Exercise aim — Take the line that contains "(291, 511) = (191, 393): turquoise" and each line after it to the end of the data below, and set them down exactly, omitting pictures.

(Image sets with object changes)
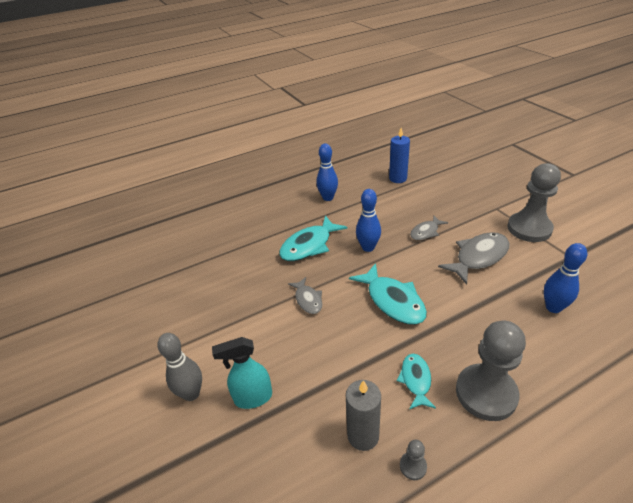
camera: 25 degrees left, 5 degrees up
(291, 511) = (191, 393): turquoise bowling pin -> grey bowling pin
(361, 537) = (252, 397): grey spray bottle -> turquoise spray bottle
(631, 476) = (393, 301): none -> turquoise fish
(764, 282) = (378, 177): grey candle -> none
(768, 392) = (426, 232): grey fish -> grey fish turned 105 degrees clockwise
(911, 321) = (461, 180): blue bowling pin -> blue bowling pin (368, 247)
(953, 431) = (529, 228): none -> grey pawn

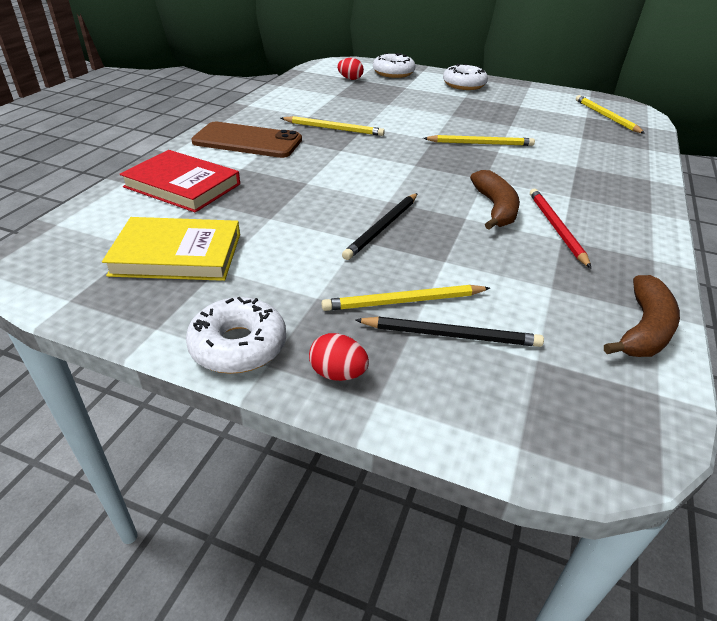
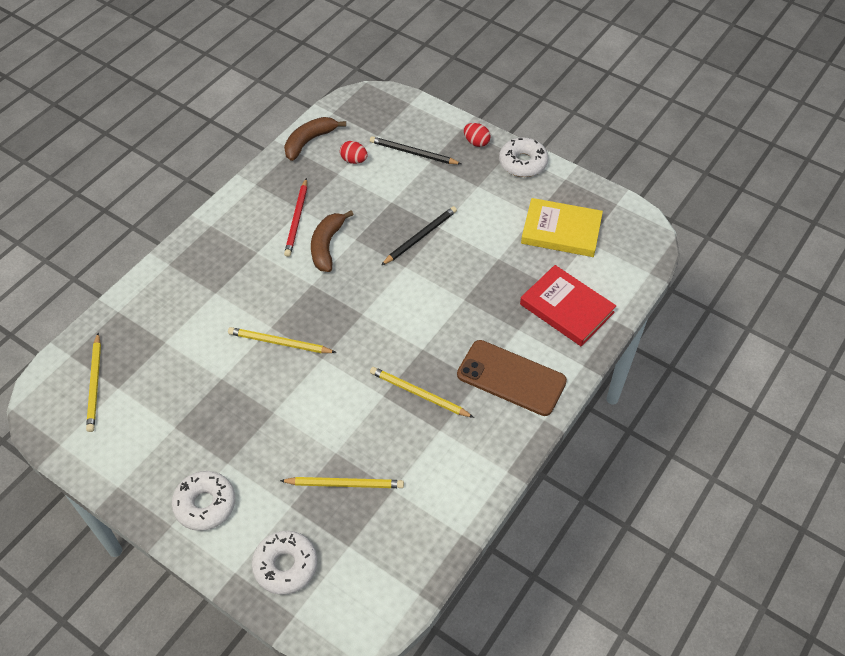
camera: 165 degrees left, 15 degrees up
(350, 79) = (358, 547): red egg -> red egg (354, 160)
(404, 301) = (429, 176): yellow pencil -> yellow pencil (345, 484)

Task result —
(291, 511) = (191, 393): turquoise bowling pin -> grey bowling pin
(361, 537) = (252, 397): grey spray bottle -> turquoise spray bottle
(631, 476) = (393, 301): none -> turquoise fish
(764, 282) = (378, 177): grey candle -> none
(768, 392) = (426, 232): grey fish -> grey fish turned 105 degrees clockwise
(911, 321) = (461, 180): blue bowling pin -> blue bowling pin (368, 247)
(953, 431) = (529, 228): none -> grey pawn

camera: 165 degrees left, 15 degrees up
(350, 79) = (358, 547): red egg -> red egg (354, 160)
(404, 301) = (429, 176): yellow pencil -> yellow pencil (345, 484)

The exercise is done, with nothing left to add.